■ WHAT NEEDS TO BE DONE:
Swap every "pink" for "magenta" in the records, starting at the first line and ending at the line containing "cyan triangle at (565, 38): moved 7 px right", and give only those lines back with nothing else changed.

■ EXERCISE MATERIALS:
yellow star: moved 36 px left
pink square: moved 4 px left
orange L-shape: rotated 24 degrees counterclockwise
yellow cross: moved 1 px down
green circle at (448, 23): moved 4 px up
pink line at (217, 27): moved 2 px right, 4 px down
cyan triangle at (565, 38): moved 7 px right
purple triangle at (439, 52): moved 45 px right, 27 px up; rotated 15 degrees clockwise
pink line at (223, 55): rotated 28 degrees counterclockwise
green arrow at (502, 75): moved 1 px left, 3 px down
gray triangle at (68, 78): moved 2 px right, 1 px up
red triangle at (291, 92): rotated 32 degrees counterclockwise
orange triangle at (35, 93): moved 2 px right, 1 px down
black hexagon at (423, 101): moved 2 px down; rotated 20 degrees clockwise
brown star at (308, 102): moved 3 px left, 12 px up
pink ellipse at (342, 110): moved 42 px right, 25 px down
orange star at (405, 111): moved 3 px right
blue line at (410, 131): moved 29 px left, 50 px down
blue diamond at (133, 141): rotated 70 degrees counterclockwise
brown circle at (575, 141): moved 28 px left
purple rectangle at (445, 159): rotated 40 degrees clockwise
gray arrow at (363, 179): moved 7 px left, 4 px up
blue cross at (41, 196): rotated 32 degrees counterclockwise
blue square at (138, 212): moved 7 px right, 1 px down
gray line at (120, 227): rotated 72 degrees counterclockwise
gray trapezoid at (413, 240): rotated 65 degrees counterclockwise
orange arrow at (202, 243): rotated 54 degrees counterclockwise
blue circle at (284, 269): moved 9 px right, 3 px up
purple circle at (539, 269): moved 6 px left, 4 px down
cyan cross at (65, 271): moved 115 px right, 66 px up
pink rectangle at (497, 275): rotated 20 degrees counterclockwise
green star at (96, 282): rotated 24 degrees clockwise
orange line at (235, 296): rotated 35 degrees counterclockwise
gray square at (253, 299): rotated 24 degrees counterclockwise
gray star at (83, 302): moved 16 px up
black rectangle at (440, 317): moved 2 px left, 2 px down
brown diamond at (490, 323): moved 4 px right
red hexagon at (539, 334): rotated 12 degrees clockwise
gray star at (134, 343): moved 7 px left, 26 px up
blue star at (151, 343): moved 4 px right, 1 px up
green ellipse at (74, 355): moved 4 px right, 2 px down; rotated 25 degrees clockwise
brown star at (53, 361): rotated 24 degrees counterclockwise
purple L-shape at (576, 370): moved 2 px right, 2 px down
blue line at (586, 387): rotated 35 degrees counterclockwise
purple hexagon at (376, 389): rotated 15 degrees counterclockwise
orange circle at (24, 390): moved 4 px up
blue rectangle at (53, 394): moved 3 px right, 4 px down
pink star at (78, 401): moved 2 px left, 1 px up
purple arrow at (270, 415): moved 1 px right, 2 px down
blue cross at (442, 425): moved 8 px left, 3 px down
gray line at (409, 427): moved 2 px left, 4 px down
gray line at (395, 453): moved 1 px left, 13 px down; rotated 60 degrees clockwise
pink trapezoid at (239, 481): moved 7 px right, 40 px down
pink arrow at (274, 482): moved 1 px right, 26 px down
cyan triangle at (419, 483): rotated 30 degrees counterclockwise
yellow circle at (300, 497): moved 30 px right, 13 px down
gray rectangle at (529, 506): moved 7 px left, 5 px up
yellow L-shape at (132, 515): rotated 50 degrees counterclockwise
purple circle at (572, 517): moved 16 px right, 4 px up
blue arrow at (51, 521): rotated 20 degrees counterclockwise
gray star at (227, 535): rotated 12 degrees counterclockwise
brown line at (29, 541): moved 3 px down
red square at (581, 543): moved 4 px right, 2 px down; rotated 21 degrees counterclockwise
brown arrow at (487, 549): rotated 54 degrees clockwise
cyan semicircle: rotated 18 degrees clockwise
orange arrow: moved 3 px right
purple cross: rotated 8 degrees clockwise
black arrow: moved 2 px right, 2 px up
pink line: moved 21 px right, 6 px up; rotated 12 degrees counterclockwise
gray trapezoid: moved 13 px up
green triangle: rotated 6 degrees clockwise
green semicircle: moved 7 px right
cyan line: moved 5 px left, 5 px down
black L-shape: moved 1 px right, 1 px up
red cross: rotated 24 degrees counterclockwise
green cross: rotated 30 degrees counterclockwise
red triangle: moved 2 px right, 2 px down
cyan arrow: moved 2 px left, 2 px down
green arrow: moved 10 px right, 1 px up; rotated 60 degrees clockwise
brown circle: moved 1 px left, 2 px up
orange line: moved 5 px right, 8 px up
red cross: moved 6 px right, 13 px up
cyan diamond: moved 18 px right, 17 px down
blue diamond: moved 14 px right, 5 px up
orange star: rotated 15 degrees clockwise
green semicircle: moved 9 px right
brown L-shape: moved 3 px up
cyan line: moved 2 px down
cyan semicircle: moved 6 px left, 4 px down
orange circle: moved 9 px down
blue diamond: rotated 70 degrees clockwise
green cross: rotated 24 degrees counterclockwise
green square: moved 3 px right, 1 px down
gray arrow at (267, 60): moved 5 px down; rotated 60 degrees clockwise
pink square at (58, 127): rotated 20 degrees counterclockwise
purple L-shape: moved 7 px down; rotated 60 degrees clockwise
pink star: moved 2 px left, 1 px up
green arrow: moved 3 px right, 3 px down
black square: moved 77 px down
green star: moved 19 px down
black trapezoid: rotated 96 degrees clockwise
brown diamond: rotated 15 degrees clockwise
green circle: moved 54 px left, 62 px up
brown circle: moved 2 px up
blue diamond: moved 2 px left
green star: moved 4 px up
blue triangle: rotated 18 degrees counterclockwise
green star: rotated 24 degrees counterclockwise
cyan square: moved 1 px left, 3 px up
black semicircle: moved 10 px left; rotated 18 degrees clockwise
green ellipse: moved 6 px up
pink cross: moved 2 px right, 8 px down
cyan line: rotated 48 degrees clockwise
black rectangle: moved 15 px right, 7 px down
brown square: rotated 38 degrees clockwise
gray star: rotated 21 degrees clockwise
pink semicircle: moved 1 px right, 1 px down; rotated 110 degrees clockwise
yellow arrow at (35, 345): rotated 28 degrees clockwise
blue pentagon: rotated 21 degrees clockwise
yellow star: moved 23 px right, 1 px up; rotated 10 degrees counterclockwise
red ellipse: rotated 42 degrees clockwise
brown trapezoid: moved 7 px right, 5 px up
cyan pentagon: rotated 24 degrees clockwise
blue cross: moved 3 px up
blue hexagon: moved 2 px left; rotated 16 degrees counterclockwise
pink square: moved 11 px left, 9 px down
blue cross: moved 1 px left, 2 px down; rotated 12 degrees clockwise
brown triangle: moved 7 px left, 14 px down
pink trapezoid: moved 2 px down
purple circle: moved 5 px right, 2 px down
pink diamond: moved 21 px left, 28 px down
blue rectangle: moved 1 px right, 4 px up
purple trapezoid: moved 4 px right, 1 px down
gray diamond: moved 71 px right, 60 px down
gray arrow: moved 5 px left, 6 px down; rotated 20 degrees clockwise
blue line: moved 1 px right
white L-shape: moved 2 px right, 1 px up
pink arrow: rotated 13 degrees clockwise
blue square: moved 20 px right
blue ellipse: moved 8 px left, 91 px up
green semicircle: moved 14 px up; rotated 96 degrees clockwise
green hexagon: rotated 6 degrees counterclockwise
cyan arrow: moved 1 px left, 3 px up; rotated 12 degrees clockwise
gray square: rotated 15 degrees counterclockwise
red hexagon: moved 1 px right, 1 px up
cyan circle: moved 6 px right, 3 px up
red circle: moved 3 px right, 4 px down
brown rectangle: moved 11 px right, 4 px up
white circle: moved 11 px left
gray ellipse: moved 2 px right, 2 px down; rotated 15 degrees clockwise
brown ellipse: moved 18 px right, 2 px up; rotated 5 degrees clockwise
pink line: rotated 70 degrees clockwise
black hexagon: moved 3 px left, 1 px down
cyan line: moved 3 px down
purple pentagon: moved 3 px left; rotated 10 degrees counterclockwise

■ WRITTEN SOLUTION:
yellow star: moved 36 px left
magenta square: moved 4 px left
orange L-shape: rotated 24 degrees counterclockwise
yellow cross: moved 1 px down
green circle at (448, 23): moved 4 px up
magenta line at (217, 27): moved 2 px right, 4 px down
cyan triangle at (565, 38): moved 7 px right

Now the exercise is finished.